HOW TO COMPLETE THIS TASK = Each line of the material must be reproduced exactly; pictures stay out.

RECORDS PROVIDED =
+ + + + +

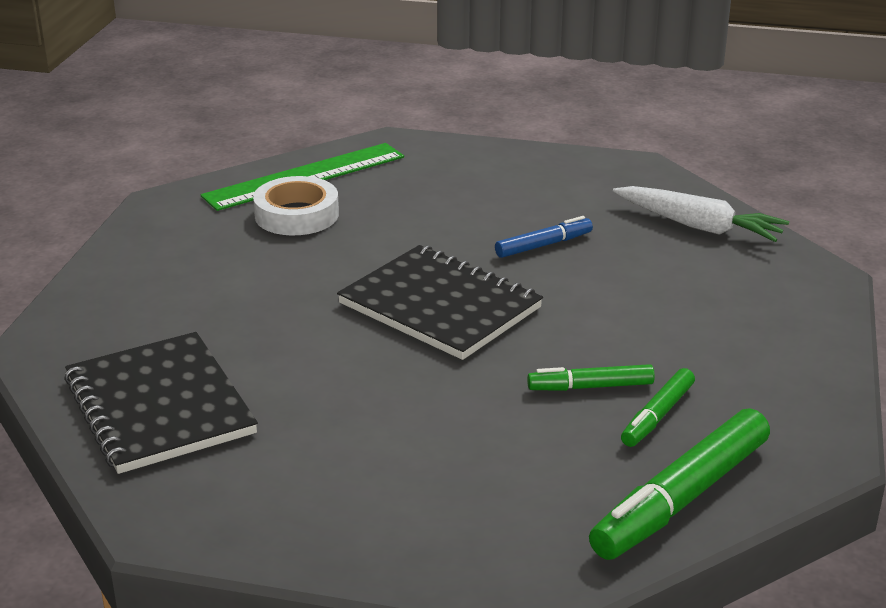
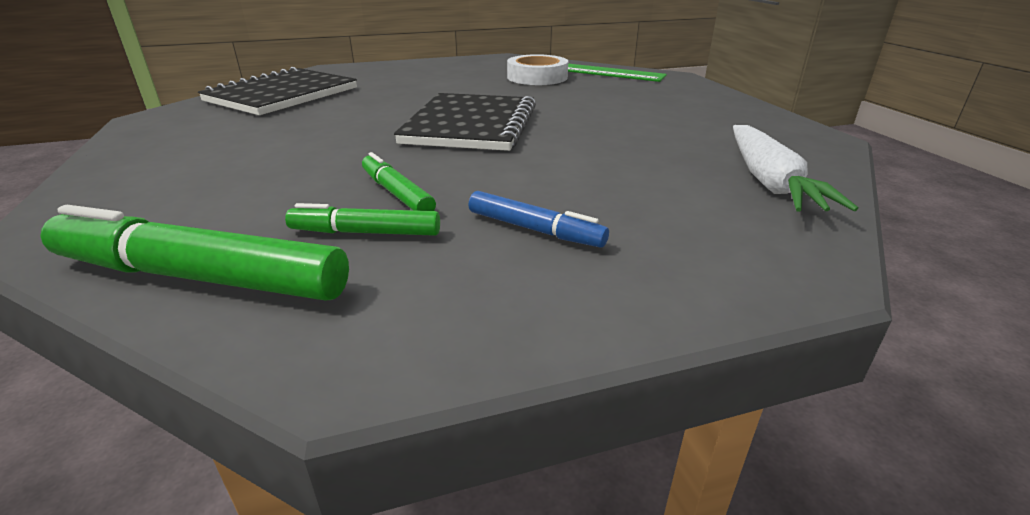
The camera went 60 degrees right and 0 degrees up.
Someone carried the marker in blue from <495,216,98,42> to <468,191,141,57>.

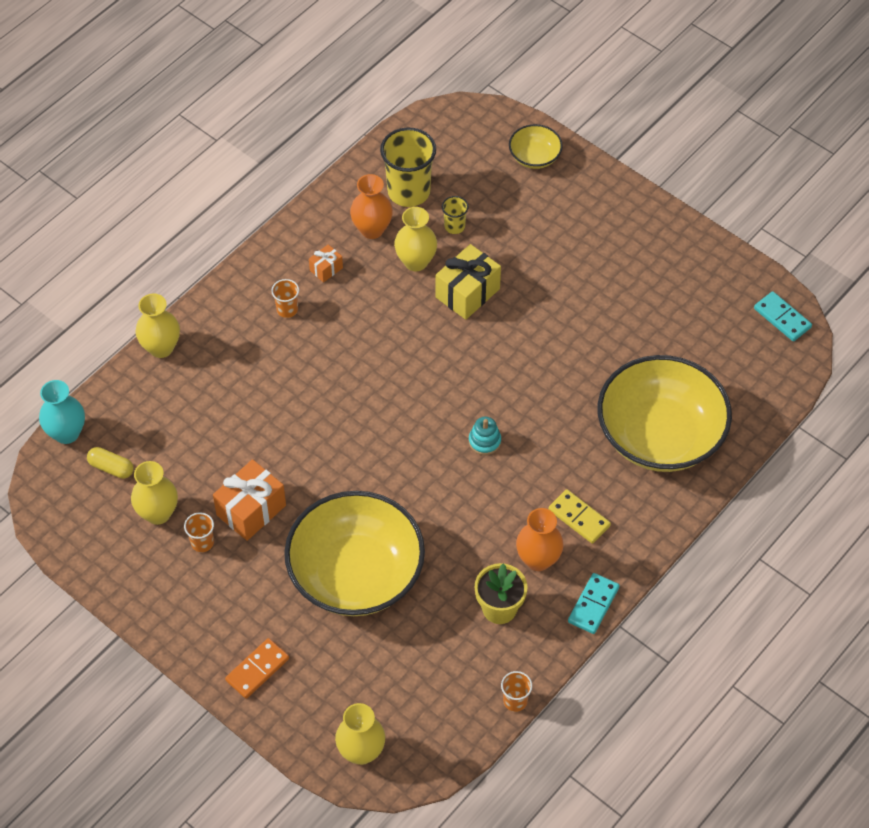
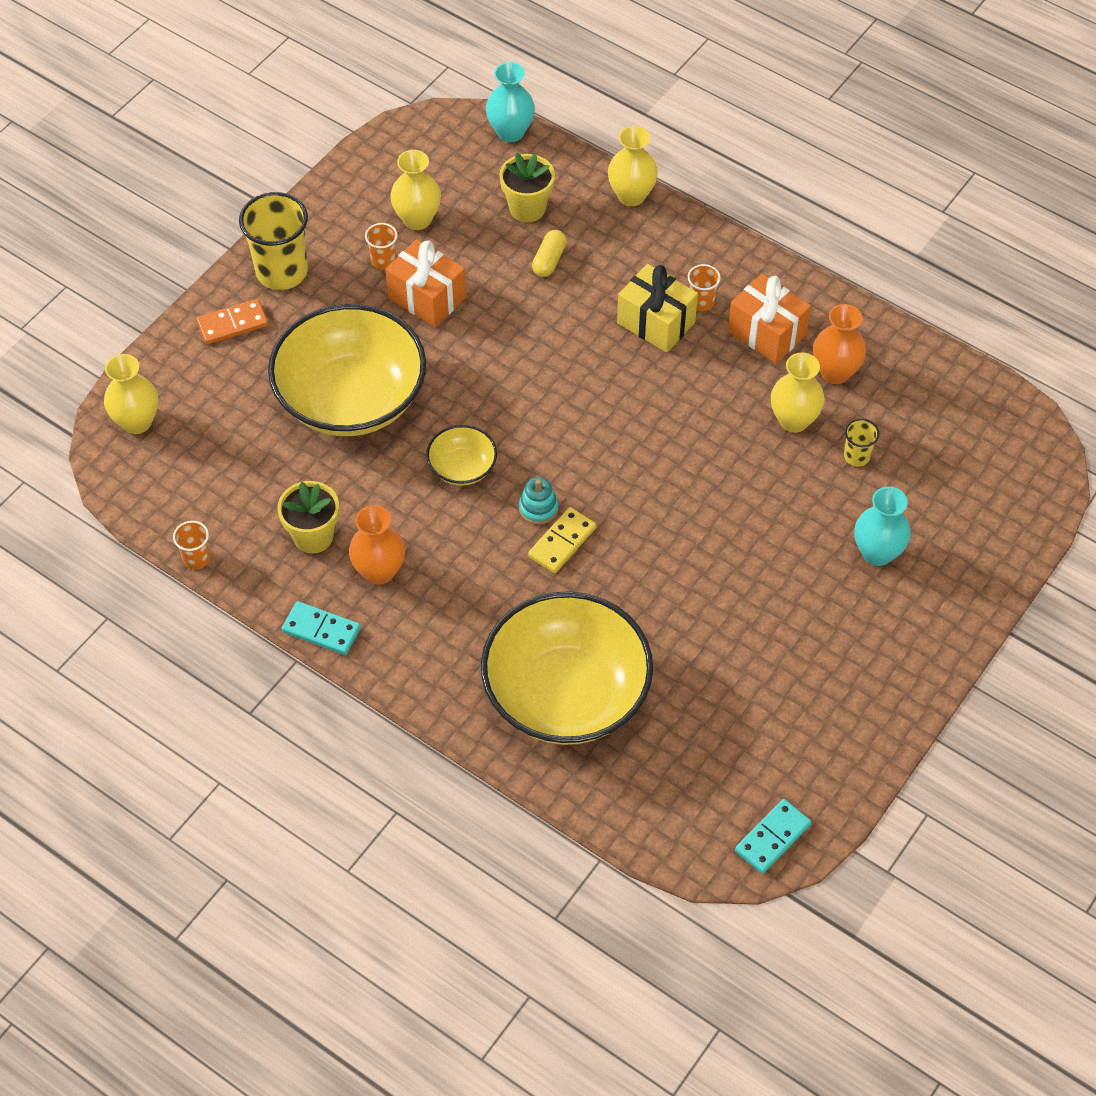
The camera went 85 degrees right and 0 degrees up.
Someone put down the flower pot in yellow at <499,153,56,69>.
Someone put down the vase in turquoise at <854,486,57,80>.
Someone carried the capsule in yellow from <87,447,47,32> to <532,230,35,47>.
Someone carried the cup in yellow from <380,127,56,80> to <239,192,69,98>.
Someone carried the gift in yellow from <436,244,65,76> to <617,264,81,89>.
Someone carried the bowl in yellow from <509,124,54,45> to <426,425,71,61>.
Someone carried the domino in yellow from <548,489,63,55> to <528,507,68,66>.
Someone rotated the domino in orange at <225,638,64,61> by 60 degrees counterclockwise.
Someone scaled the gift in orange at <309,244,34,39> by 1.94.

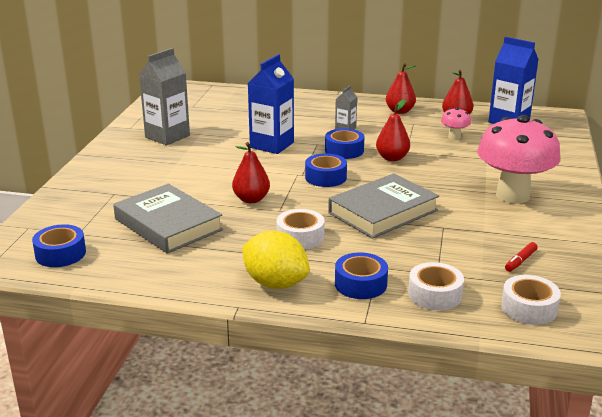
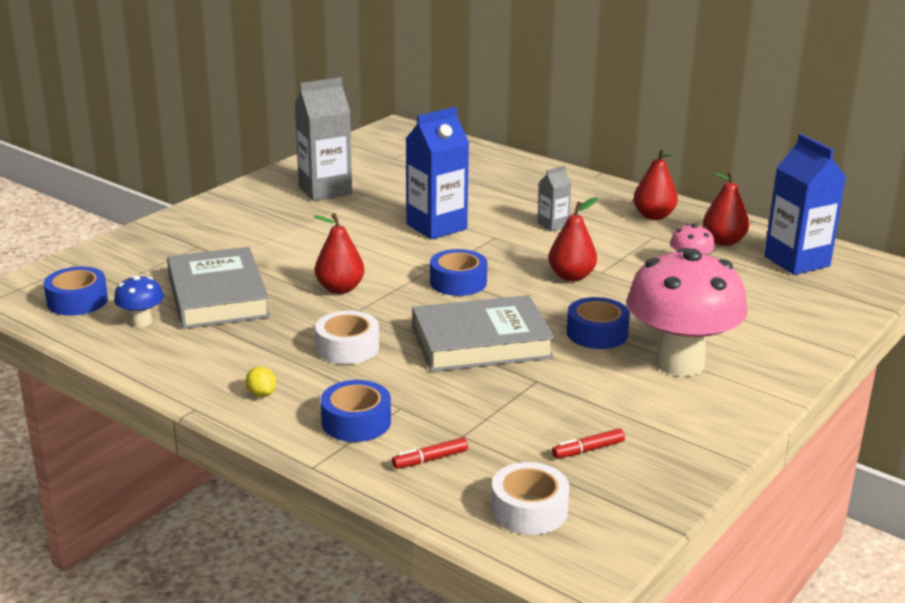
The camera went 25 degrees right and 0 degrees up.
Someone put down the mushroom in blue at <114,275,50,52>.
Someone carried the tape in blue from <325,128,39,31> to <567,297,63,52>.
Someone swapped the tape in white at <408,262,56,48> for the marker in red at <392,437,76,32>.
Someone scaled the lemon in yellow at <242,231,68,58> by 0.41.

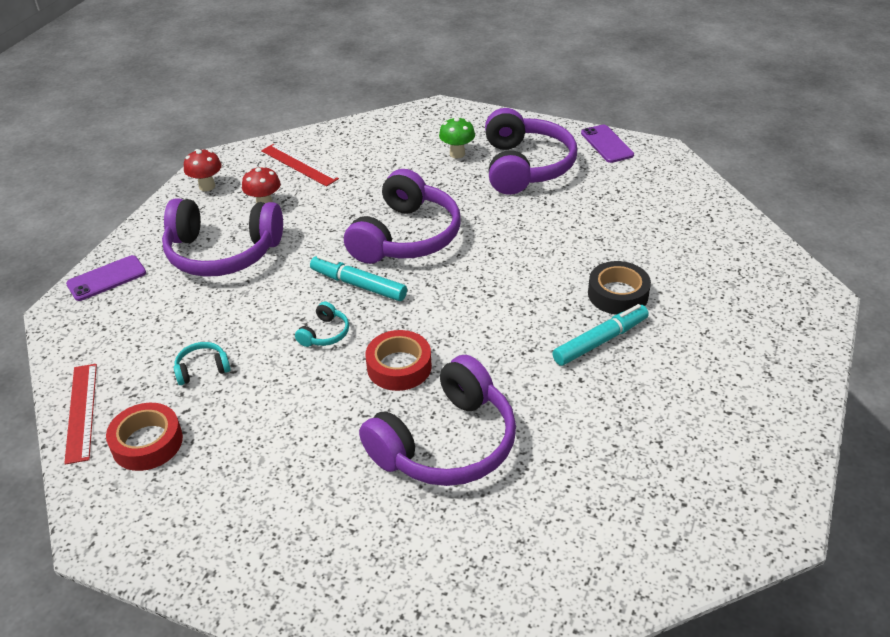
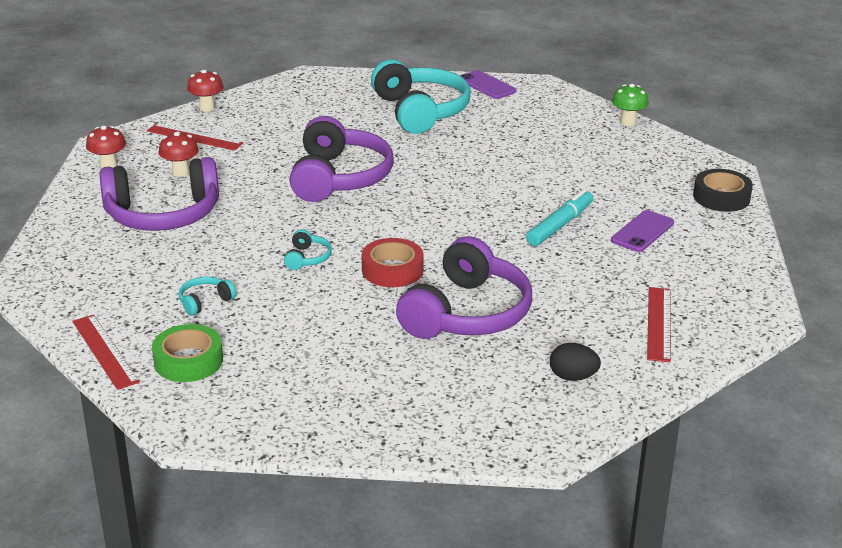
The camera went 20 degrees left and 10 degrees down.
Someone took away the marker in turquoise at <310,255,97,46>.
Someone put down the mushroom in red at <187,70,37,42>.
Someone put down the egg in black at <550,343,51,38>.
Someone put down the ruler in red at <647,287,24,75>.
Someone carried the phone in purple from <66,255,80,46> to <611,210,63,42>.
Someone carried the mushroom in green from <439,117,36,41> to <612,84,37,42>.
Someone carried the tape in black from <588,261,63,54> to <693,169,60,43>.
Someone repainted the tape in red at <106,403,77,68>, which became the tape in green at <152,324,71,58>.
Someone repainted the headphones in purple at <485,108,92,87>, which became the headphones in turquoise at <371,60,100,74>.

+ + + + +

OUTPUT OF THE TASK =
The camera went 60 degrees right and 0 degrees up.
Someone carried the marker in blue from <495,216,98,42> to <468,191,141,57>.

The camera went 85 degrees right and 0 degrees up.
Someone put down the flower pot in yellow at <499,153,56,69>.
Someone put down the vase in turquoise at <854,486,57,80>.
Someone carried the capsule in yellow from <87,447,47,32> to <532,230,35,47>.
Someone carried the cup in yellow from <380,127,56,80> to <239,192,69,98>.
Someone carried the gift in yellow from <436,244,65,76> to <617,264,81,89>.
Someone carried the bowl in yellow from <509,124,54,45> to <426,425,71,61>.
Someone carried the domino in yellow from <548,489,63,55> to <528,507,68,66>.
Someone rotated the domino in orange at <225,638,64,61> by 60 degrees counterclockwise.
Someone scaled the gift in orange at <309,244,34,39> by 1.94.

The camera went 25 degrees right and 0 degrees up.
Someone put down the mushroom in blue at <114,275,50,52>.
Someone carried the tape in blue from <325,128,39,31> to <567,297,63,52>.
Someone swapped the tape in white at <408,262,56,48> for the marker in red at <392,437,76,32>.
Someone scaled the lemon in yellow at <242,231,68,58> by 0.41.

The camera went 20 degrees left and 10 degrees down.
Someone took away the marker in turquoise at <310,255,97,46>.
Someone put down the mushroom in red at <187,70,37,42>.
Someone put down the egg in black at <550,343,51,38>.
Someone put down the ruler in red at <647,287,24,75>.
Someone carried the phone in purple from <66,255,80,46> to <611,210,63,42>.
Someone carried the mushroom in green from <439,117,36,41> to <612,84,37,42>.
Someone carried the tape in black from <588,261,63,54> to <693,169,60,43>.
Someone repainted the tape in red at <106,403,77,68>, which became the tape in green at <152,324,71,58>.
Someone repainted the headphones in purple at <485,108,92,87>, which became the headphones in turquoise at <371,60,100,74>.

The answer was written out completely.